EXERCISE GOAL => Write out verbatim the lines below, from the very first one through the line containing "pink triangle: moved 26 px left, 15 px down", with both of those lines included.

>> Begin SUPPLIED DATA

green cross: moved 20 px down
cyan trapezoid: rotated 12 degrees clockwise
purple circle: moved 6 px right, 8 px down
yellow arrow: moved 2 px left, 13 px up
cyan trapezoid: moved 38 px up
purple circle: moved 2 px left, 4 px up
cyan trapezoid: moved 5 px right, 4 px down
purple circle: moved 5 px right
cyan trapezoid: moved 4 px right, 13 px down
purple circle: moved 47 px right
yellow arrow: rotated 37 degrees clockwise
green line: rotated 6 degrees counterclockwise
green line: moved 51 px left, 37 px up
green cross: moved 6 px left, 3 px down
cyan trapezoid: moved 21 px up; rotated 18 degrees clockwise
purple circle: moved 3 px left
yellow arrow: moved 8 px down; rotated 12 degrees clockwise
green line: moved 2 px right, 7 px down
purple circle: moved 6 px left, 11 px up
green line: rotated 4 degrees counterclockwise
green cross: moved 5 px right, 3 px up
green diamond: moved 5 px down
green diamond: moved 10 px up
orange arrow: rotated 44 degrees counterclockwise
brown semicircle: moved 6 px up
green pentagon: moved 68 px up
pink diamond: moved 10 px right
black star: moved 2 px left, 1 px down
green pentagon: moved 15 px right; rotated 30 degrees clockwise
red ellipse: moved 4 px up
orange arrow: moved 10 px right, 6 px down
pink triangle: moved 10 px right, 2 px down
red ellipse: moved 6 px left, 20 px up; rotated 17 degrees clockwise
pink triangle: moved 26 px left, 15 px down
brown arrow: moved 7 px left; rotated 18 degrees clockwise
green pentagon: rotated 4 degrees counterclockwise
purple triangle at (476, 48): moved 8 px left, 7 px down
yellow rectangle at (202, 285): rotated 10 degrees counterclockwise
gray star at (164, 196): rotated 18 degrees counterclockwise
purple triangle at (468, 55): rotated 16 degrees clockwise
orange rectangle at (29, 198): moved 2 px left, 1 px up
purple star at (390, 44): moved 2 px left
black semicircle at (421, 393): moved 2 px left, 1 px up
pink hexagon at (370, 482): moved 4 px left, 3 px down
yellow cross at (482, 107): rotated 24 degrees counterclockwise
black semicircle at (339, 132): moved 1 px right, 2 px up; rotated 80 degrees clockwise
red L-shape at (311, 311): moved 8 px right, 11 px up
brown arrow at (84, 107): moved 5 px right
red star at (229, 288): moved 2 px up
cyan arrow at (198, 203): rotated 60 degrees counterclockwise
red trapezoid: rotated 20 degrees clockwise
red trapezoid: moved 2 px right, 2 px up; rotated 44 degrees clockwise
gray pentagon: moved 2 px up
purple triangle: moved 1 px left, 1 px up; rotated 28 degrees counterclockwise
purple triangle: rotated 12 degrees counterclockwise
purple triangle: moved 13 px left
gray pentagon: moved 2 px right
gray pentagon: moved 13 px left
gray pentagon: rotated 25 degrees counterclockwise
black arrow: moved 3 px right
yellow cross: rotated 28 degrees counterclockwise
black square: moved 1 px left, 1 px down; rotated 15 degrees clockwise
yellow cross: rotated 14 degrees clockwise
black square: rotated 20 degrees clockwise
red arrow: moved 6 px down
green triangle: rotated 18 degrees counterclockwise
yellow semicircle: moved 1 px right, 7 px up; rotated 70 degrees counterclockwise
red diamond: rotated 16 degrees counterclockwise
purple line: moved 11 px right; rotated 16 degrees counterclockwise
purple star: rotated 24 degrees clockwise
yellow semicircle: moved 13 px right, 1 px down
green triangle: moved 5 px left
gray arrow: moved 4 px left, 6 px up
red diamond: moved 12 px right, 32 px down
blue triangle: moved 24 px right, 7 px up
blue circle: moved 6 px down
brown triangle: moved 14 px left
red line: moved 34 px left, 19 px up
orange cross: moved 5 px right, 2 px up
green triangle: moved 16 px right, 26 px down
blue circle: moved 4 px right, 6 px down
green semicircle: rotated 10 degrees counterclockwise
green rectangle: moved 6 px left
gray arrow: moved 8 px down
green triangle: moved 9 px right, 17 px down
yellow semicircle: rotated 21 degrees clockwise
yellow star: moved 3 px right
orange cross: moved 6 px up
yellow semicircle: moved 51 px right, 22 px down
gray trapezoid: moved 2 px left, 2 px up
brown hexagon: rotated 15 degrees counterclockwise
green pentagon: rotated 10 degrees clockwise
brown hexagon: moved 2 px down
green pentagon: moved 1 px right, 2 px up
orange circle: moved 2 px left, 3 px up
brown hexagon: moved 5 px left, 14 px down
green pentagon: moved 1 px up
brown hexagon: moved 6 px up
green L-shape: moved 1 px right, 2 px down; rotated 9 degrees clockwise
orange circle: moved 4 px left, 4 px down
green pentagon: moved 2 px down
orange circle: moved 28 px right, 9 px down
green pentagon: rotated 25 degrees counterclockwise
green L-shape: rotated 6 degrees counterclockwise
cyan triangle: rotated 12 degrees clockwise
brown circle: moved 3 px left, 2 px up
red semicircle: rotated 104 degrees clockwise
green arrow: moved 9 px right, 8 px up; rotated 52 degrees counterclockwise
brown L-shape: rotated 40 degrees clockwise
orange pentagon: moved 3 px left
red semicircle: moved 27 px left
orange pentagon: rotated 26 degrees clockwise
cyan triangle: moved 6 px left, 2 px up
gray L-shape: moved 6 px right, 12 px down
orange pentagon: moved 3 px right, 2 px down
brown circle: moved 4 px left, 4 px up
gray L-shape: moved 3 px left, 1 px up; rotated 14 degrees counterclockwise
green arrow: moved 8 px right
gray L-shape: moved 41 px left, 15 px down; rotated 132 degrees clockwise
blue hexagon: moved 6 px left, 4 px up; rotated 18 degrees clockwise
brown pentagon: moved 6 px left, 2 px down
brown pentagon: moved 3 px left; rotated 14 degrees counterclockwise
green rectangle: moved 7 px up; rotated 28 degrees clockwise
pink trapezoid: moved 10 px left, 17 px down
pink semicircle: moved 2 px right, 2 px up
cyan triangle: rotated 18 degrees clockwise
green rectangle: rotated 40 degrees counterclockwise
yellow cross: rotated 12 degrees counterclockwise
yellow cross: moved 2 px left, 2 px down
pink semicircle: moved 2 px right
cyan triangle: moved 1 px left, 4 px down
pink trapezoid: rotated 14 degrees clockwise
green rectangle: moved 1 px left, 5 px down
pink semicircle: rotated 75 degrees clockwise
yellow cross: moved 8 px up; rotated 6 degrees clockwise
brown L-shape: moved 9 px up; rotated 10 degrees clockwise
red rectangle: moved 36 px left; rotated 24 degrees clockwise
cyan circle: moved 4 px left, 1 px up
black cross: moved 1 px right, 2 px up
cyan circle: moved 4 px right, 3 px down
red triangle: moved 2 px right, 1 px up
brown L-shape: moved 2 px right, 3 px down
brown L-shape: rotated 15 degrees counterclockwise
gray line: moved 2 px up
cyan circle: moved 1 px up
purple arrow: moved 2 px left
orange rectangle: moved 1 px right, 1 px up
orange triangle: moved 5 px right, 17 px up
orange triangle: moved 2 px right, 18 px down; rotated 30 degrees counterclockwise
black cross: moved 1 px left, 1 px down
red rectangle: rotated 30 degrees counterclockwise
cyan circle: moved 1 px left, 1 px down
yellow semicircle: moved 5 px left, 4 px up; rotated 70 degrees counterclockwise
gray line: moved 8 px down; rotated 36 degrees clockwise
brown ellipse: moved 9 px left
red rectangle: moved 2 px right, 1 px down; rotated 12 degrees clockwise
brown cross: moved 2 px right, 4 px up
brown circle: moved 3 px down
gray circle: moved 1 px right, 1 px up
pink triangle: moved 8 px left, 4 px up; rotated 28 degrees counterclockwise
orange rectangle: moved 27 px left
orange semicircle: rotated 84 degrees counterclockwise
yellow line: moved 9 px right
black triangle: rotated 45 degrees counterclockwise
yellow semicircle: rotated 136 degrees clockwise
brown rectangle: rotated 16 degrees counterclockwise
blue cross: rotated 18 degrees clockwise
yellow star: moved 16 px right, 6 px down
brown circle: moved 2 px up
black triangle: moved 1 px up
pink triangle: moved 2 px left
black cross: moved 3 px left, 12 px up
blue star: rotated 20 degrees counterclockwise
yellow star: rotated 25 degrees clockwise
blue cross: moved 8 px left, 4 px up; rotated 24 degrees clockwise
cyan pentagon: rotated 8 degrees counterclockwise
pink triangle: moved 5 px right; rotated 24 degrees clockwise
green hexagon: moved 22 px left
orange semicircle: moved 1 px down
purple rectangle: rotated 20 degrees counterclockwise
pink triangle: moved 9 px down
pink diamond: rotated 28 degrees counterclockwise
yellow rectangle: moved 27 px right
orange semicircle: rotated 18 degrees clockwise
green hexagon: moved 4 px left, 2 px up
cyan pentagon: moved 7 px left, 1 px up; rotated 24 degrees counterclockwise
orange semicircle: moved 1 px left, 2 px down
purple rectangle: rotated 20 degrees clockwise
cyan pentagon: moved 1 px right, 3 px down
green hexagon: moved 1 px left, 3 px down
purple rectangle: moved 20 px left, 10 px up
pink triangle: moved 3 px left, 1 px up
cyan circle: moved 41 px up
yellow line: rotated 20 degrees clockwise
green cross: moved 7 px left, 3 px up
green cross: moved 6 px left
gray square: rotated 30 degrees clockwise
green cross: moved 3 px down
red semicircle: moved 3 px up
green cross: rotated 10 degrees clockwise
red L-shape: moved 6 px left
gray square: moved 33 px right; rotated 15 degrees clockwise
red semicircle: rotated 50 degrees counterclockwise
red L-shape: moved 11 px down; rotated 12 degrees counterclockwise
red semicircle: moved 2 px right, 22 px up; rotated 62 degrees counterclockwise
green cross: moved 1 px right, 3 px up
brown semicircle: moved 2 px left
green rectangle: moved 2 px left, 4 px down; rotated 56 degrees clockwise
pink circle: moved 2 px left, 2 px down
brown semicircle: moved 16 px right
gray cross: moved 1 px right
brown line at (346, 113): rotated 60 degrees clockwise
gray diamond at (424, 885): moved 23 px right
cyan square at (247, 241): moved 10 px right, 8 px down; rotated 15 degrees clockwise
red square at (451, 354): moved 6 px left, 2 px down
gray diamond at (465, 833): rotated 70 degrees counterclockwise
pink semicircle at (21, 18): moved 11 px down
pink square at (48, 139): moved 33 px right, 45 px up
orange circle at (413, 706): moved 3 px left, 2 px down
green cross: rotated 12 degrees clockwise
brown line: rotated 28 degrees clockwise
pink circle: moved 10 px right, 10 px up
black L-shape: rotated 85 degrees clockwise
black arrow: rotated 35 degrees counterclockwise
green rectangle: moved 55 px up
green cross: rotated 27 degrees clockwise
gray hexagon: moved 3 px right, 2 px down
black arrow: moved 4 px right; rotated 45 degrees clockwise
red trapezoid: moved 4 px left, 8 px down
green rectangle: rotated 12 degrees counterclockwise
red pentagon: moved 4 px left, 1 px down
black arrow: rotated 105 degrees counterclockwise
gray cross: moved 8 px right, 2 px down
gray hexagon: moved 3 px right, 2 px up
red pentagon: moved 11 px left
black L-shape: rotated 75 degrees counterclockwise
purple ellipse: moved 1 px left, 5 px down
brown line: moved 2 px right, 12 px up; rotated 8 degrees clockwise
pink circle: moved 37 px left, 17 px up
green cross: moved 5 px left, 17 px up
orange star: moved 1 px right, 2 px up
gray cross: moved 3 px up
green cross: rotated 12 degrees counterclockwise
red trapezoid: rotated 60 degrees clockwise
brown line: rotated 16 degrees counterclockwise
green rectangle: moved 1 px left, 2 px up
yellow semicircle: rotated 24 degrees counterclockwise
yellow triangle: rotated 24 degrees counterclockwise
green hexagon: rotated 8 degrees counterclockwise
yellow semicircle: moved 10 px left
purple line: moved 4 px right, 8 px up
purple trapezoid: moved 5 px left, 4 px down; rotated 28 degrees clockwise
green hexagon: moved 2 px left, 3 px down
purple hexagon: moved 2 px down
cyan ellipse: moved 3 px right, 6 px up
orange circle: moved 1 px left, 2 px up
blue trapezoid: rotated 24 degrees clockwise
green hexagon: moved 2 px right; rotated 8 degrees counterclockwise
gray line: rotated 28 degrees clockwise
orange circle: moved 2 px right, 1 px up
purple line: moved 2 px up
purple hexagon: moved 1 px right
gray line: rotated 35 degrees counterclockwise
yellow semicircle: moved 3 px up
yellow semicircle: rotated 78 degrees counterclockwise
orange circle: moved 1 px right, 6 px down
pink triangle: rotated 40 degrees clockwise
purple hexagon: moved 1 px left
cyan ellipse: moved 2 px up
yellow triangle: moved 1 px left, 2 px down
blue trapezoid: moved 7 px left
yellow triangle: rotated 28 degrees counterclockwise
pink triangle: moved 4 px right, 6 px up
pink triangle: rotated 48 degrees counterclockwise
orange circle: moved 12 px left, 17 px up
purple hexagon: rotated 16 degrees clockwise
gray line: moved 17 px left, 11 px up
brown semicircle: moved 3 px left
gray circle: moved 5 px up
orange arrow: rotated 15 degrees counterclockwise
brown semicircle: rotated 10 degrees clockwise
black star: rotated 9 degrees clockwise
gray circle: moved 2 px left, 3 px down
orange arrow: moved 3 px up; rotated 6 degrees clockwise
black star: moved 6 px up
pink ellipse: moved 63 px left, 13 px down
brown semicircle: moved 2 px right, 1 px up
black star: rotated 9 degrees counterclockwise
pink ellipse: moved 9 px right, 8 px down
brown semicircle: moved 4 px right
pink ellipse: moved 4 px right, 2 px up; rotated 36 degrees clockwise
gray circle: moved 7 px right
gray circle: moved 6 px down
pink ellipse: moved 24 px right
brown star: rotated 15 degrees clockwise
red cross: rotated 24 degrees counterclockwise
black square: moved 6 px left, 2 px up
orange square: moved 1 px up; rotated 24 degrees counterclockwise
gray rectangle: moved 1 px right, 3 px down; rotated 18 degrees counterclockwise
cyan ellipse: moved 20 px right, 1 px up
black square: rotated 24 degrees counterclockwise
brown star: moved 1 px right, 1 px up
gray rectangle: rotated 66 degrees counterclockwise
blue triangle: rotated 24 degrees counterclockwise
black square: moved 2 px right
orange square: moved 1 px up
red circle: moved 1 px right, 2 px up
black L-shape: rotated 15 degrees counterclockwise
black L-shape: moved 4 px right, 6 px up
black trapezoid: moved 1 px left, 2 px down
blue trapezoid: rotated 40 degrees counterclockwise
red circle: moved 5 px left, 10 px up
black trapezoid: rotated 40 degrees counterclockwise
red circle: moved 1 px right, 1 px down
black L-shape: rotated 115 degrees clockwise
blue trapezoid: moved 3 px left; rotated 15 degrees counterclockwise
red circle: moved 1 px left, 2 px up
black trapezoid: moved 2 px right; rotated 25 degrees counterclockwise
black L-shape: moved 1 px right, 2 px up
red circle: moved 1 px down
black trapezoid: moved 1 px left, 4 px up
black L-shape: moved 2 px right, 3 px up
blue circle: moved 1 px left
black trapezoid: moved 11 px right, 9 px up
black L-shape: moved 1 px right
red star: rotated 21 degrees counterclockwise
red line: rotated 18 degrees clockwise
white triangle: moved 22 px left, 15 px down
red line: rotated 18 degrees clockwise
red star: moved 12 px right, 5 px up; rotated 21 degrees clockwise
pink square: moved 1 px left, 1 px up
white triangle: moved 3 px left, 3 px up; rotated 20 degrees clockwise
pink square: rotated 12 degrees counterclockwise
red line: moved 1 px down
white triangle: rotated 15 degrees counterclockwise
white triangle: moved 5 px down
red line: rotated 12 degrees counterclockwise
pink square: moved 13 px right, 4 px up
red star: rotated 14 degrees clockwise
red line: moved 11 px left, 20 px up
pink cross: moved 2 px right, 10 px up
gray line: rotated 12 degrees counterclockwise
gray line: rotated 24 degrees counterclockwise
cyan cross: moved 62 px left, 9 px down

>> End SUPPLIED DATA

OUTPUT =>
green cross: moved 20 px down
cyan trapezoid: rotated 12 degrees clockwise
purple circle: moved 6 px right, 8 px down
yellow arrow: moved 2 px left, 13 px up
cyan trapezoid: moved 38 px up
purple circle: moved 2 px left, 4 px up
cyan trapezoid: moved 5 px right, 4 px down
purple circle: moved 5 px right
cyan trapezoid: moved 4 px right, 13 px down
purple circle: moved 47 px right
yellow arrow: rotated 37 degrees clockwise
green line: rotated 6 degrees counterclockwise
green line: moved 51 px left, 37 px up
green cross: moved 6 px left, 3 px down
cyan trapezoid: moved 21 px up; rotated 18 degrees clockwise
purple circle: moved 3 px left
yellow arrow: moved 8 px down; rotated 12 degrees clockwise
green line: moved 2 px right, 7 px down
purple circle: moved 6 px left, 11 px up
green line: rotated 4 degrees counterclockwise
green cross: moved 5 px right, 3 px up
green diamond: moved 5 px down
green diamond: moved 10 px up
orange arrow: rotated 44 degrees counterclockwise
brown semicircle: moved 6 px up
green pentagon: moved 68 px up
pink diamond: moved 10 px right
black star: moved 2 px left, 1 px down
green pentagon: moved 15 px right; rotated 30 degrees clockwise
red ellipse: moved 4 px up
orange arrow: moved 10 px right, 6 px down
pink triangle: moved 10 px right, 2 px down
red ellipse: moved 6 px left, 20 px up; rotated 17 degrees clockwise
pink triangle: moved 26 px left, 15 px down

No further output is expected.